Report back every line from the entries below in which the word "degrees" occurs.

* Given entries:

____________________

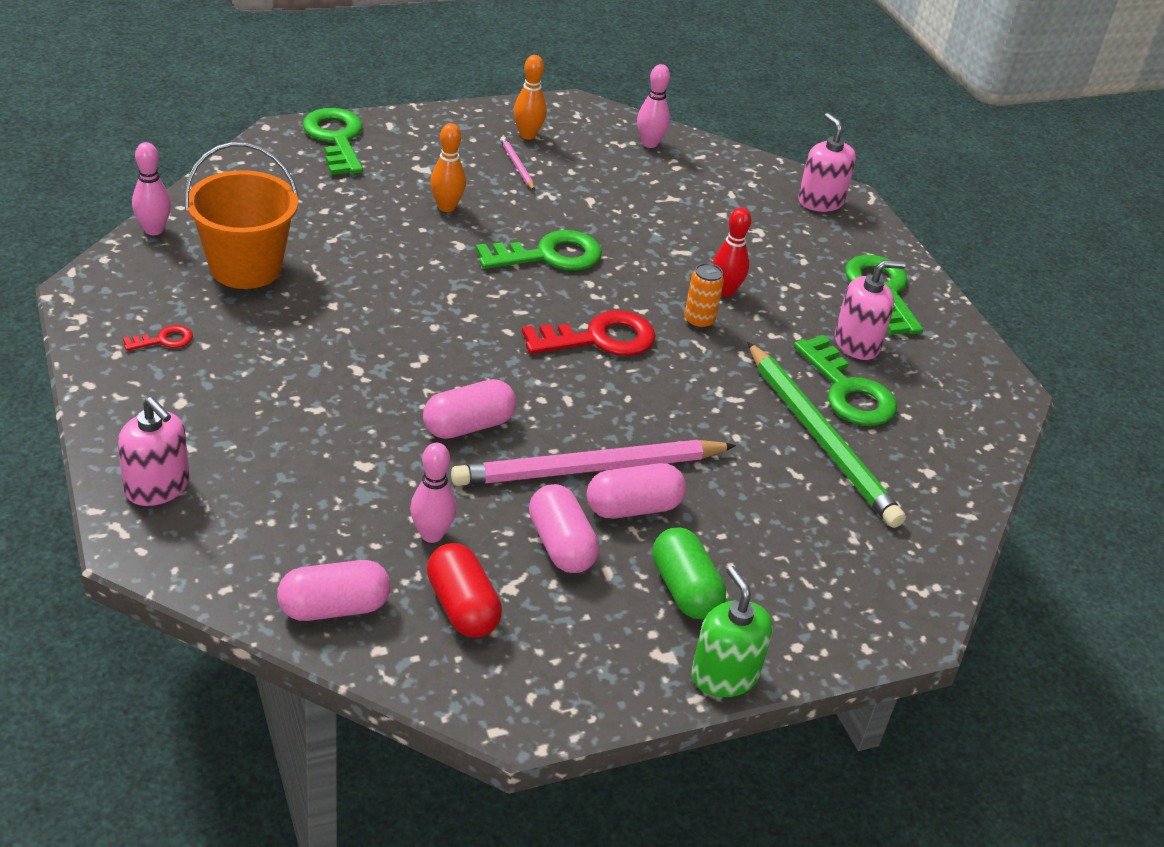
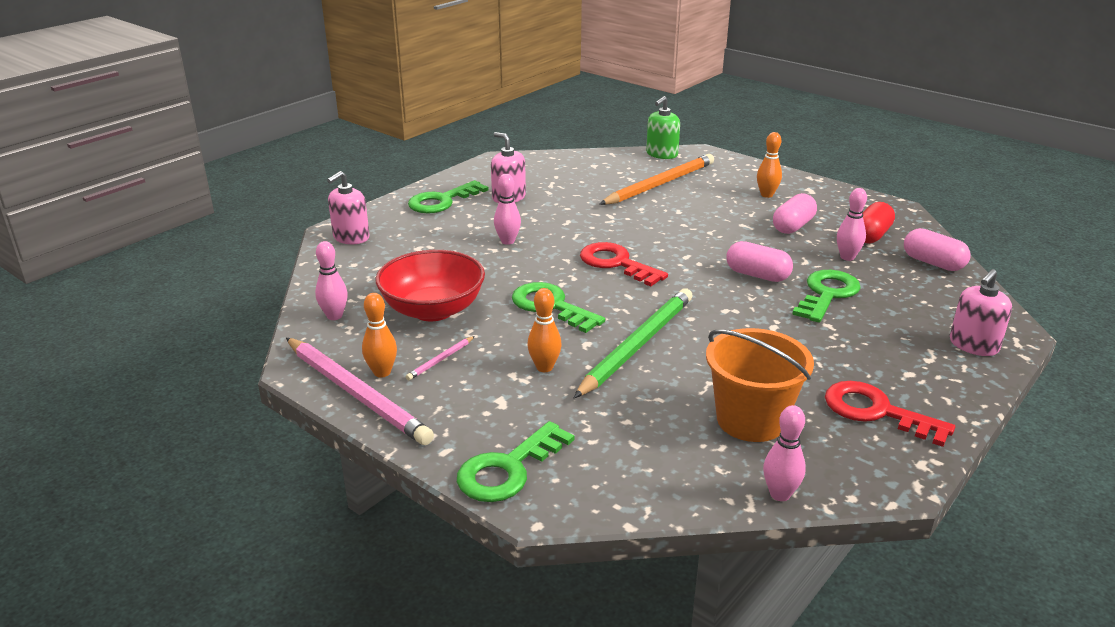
camera: 115 degrees left, 10 degrees down
(157, 487) = (973, 345): pink soap dispenser -> pink soap dispenser turned 150 degrees counterclockwise
(164, 340) = (876, 412): red key -> red key, size x2.09
(589, 469) = (730, 235): pink pencil -> pink pencil (356, 393)
(610, 192) = (433, 310): none -> red bowl
(633, 507) = (737, 218): pink capsule -> none
(684, 590) = (766, 195): green capsule -> orange bowling pin
(699, 321) = (552, 241): orange can -> none
(724, 675) = (797, 177): green soap dispenser -> green soap dispenser (661, 154)
(725, 291) = (507, 241): red bowling pin -> pink bowling pin
(808, 499) = (660, 184): none -> orange pencil
(821, 438) = (608, 190): green pencil -> green pencil (637, 345)
(848, 391) = (557, 192): green key -> green key (827, 294)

____________________

* Written answer:
camera: 115 degrees left, 10 degrees down
(157, 487) = (973, 345): pink soap dispenser -> pink soap dispenser turned 150 degrees counterclockwise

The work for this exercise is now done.